**AIM OF THE TASK:** Count the lines below in which "brush" appears, then give that number by itself.

**RECORDS FOR THIS EXERCISE:**
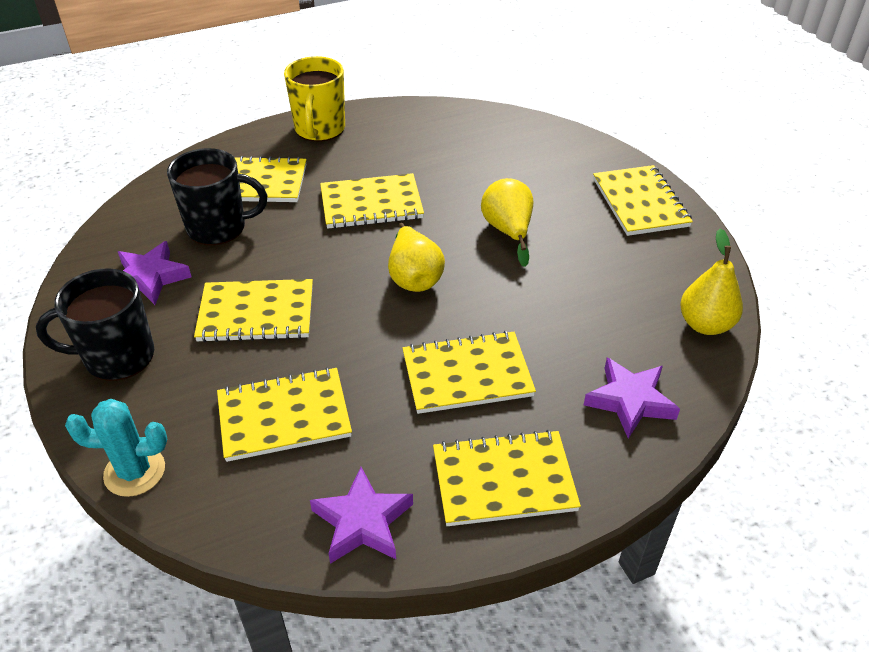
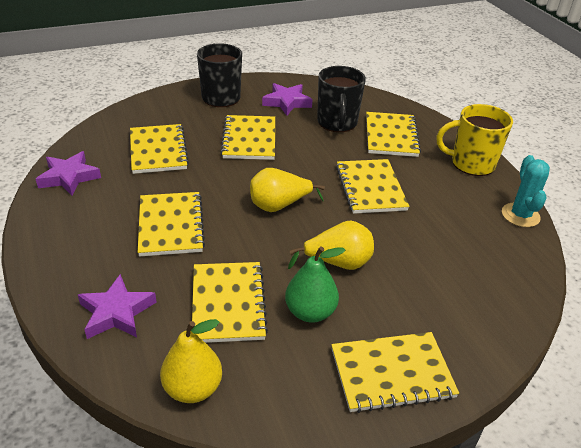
camera: 90 degrees right, 5 degrees down
(134, 471) = (136, 107): turquoise cactus -> turquoise cactus (520, 215)
(504, 480) = (72, 235): yellow notebook -> yellow notebook (228, 303)
(584, 250) = (310, 312): none -> green pear

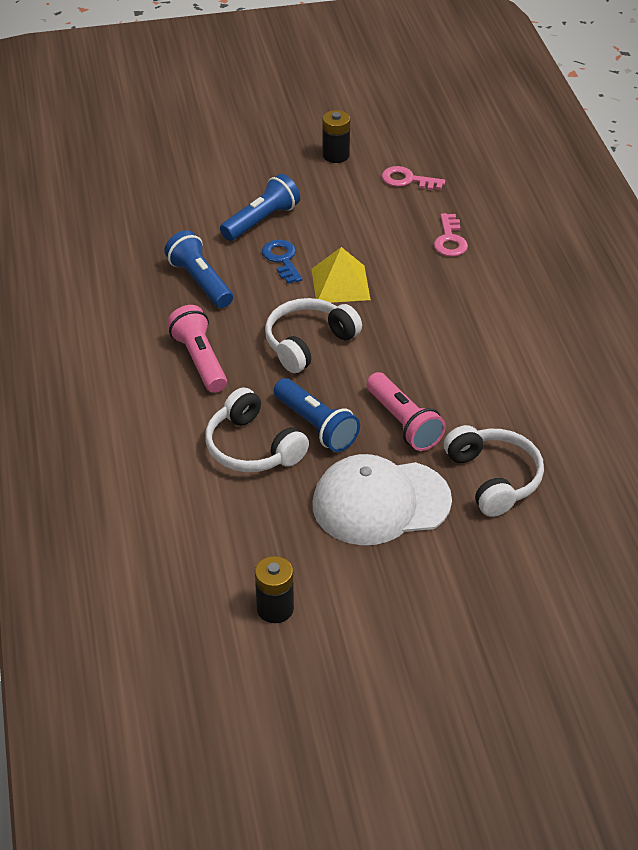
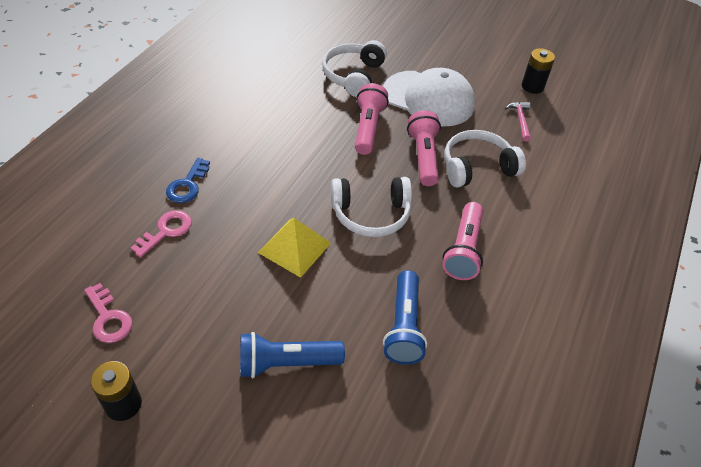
camera: 145 degrees left, 5 degrees up
(251, 541) = (520, 120): none -> pink hammer
(252, 447) = (477, 167): white headphones -> white headphones turned 105 degrees counterclockwise
(282, 259) = (314, 303): blue key -> blue key (188, 185)
(316, 426) = (423, 157): blue flashlight -> pink flashlight

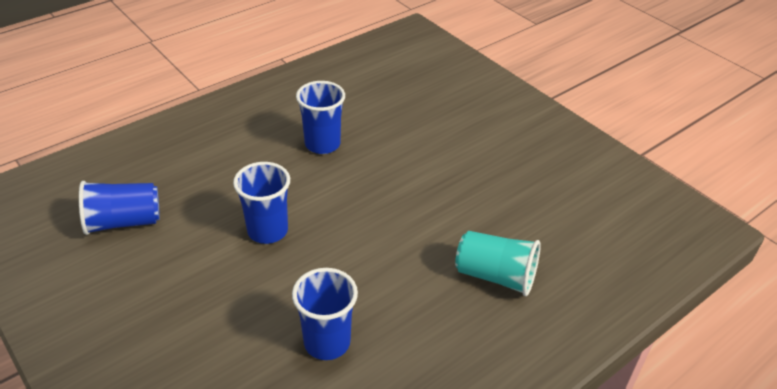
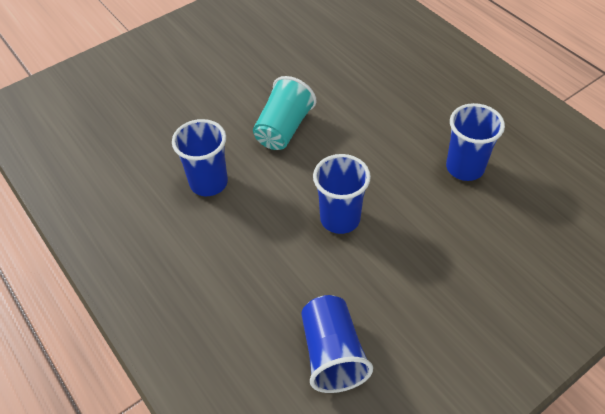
camera: 85 degrees left, 10 degrees up
(495, 276) = (382, 69): turquoise cup -> turquoise cup (283, 129)

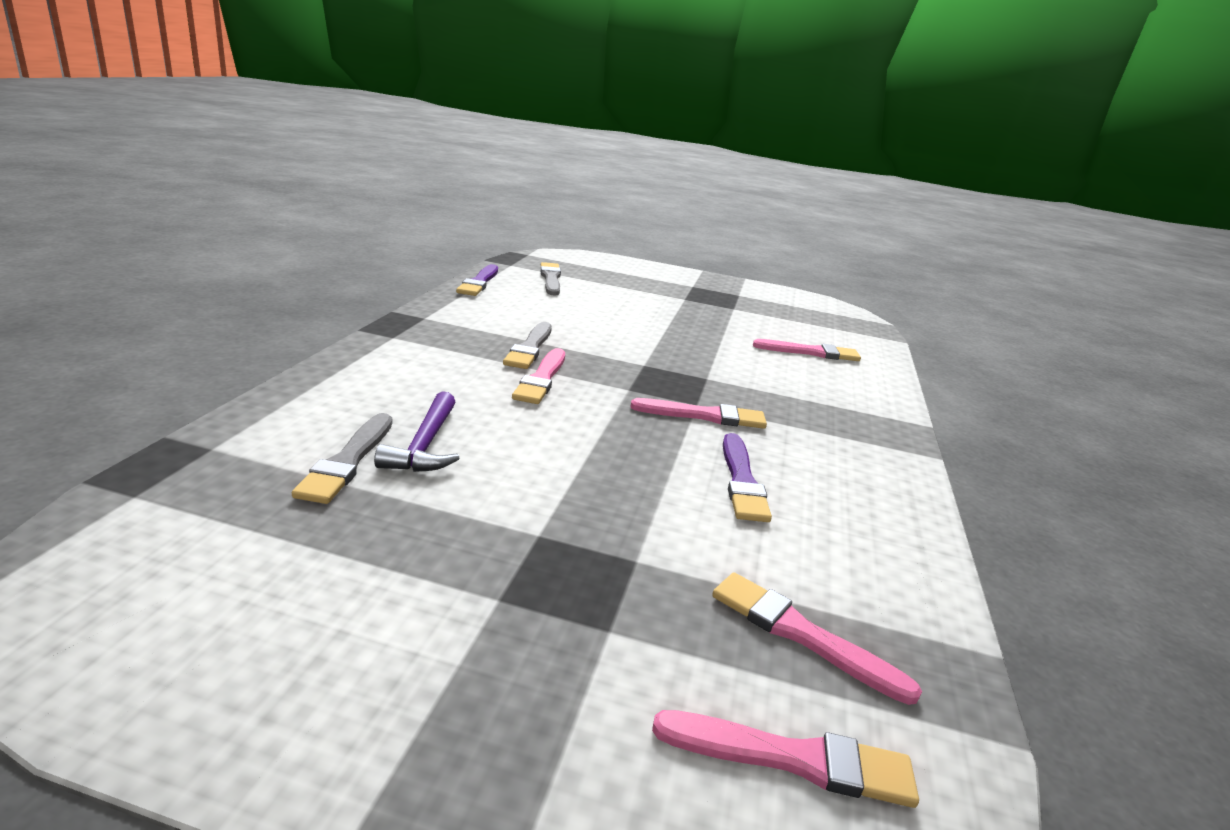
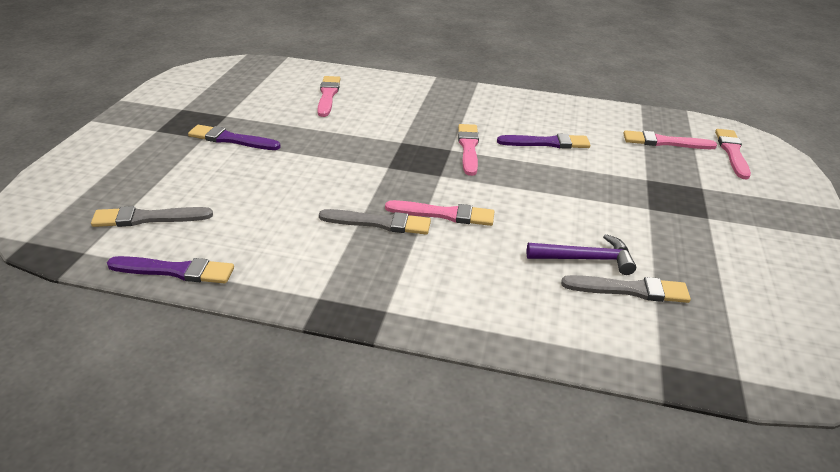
camera: 90 degrees left, 10 degrees up
(684, 307) = (231, 139): none -> purple brush
(802, 635) = (665, 142): pink brush -> pink brush turned 60 degrees clockwise

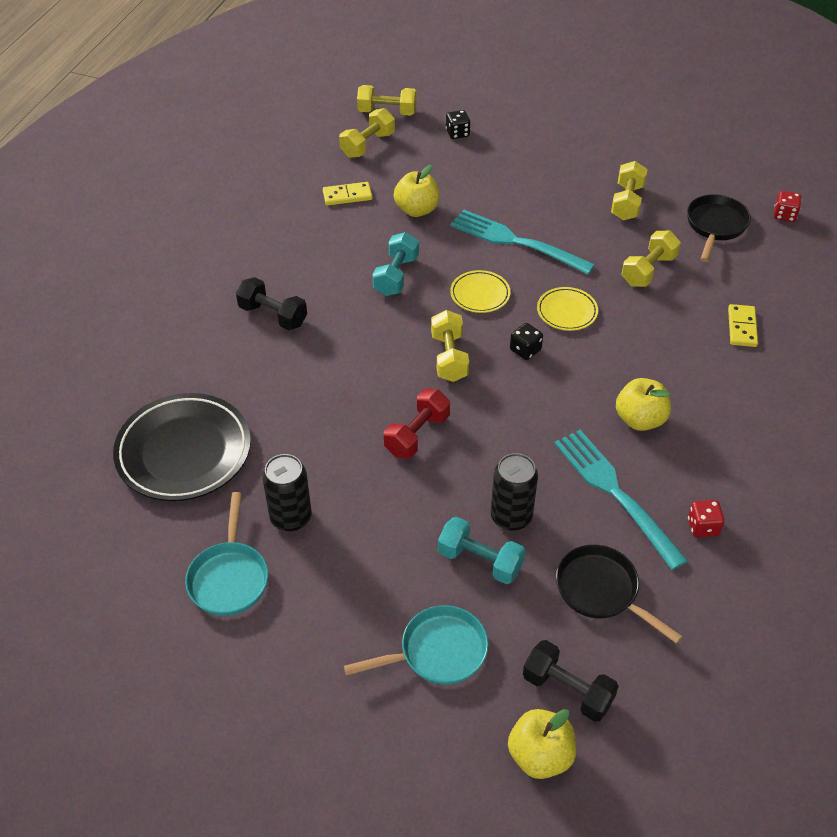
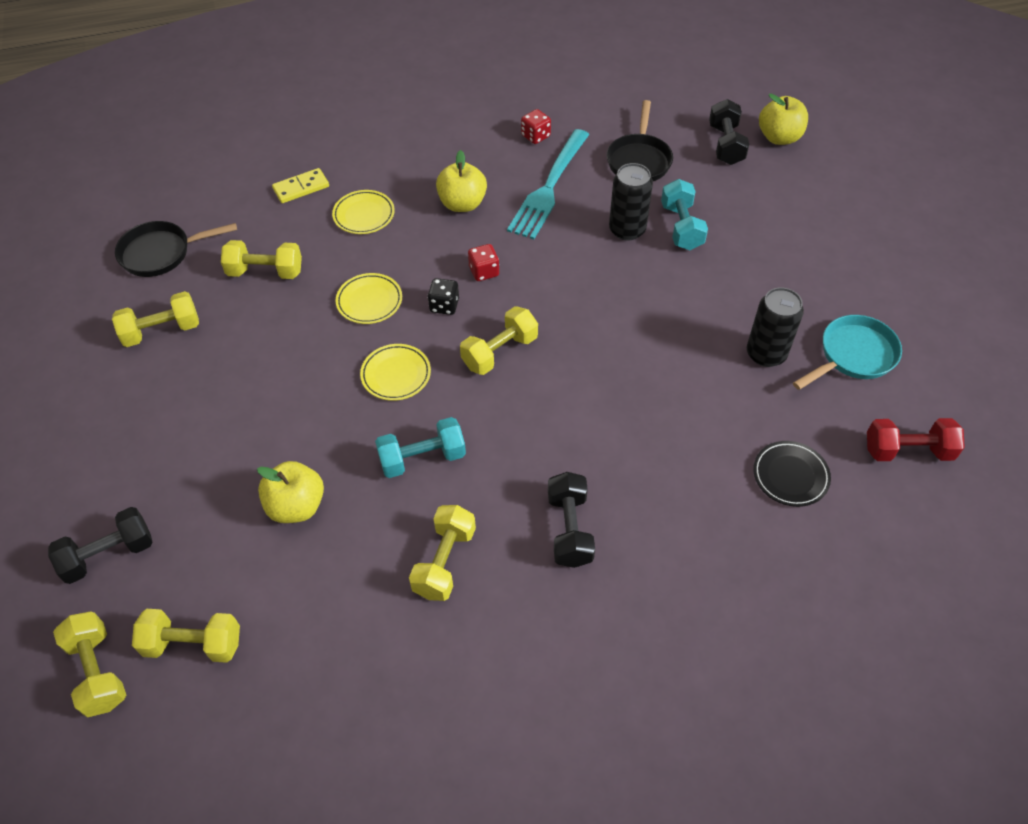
camera: 125 degrees left, 5 degrees up
(184, 451) = (790, 476): black plate -> black plate, size x0.50
(313, 252) = (444, 562): none -> yellow dumbbell
(347, 195) = (317, 596): yellow domino -> none
(417, 435) = (606, 324): red dumbbell -> red dumbbell (907, 451)
(437, 652) = (771, 212): turquoise pan -> none
(457, 133) = (109, 555): black dice -> black dumbbell
(516, 242) = (292, 387): turquoise fork -> none
(674, 350) = (364, 215): none -> yellow plate
(784, 215) = (112, 214): red dice -> red dice (484, 272)

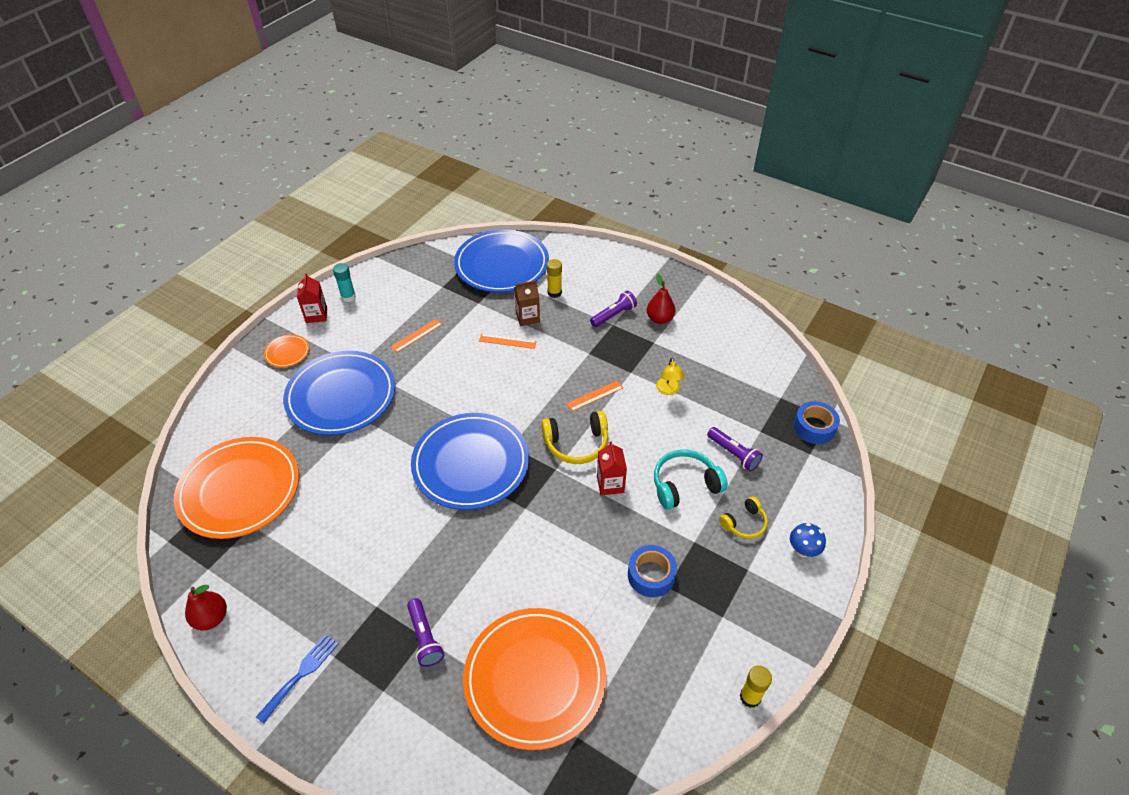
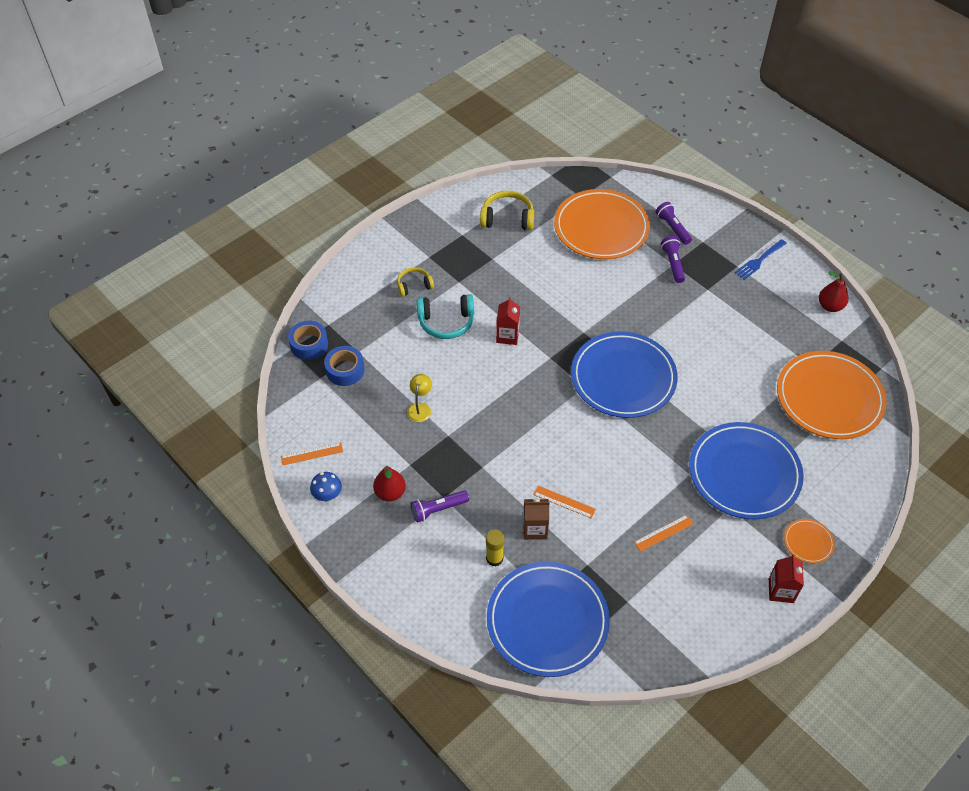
camera: 165 degrees left, 5 degrees up
(348, 297) = (744, 612): turquoise glue stick -> none
(576, 444) = (525, 375): yellow headphones -> yellow headphones (507, 218)
(595, 396) = (492, 418): orange ruler -> orange ruler (312, 454)
(651, 575) = (501, 267): blue tape -> blue tape (345, 370)
(733, 454) = (392, 337): purple flashlight -> purple flashlight (672, 228)
(750, 697) = (466, 193): yellow glue stick -> none
(803, 550) = (381, 260): blue mushroom -> blue mushroom (328, 496)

**WRITTEN REPLY:** 2